#### [TASK TO COMPLETE]
From the entries below, return only the lines starting at the one that contains "(153, 89) = (330, 152): none" and ending at the one that contains "(500, 295) = (347, 497): turquoise", exactly as they stand.

#### [DATA FOR REVIEW]
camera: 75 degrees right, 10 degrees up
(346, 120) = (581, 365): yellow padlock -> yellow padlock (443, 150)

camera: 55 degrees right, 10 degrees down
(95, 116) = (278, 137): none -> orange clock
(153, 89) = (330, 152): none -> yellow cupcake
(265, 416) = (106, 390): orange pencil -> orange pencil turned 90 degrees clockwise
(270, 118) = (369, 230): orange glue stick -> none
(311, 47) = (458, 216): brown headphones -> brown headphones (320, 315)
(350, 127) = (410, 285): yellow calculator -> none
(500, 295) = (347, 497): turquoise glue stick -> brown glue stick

--

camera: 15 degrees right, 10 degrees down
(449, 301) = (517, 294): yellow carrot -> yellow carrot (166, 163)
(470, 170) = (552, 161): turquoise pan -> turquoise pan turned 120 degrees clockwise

#### [EXERCISE RESPONSE]
(153, 89) = (330, 152): none -> yellow cupcake
(265, 416) = (106, 390): orange pencil -> orange pencil turned 90 degrees clockwise
(270, 118) = (369, 230): orange glue stick -> none
(311, 47) = (458, 216): brown headphones -> brown headphones (320, 315)
(350, 127) = (410, 285): yellow calculator -> none
(500, 295) = (347, 497): turquoise glue stick -> brown glue stick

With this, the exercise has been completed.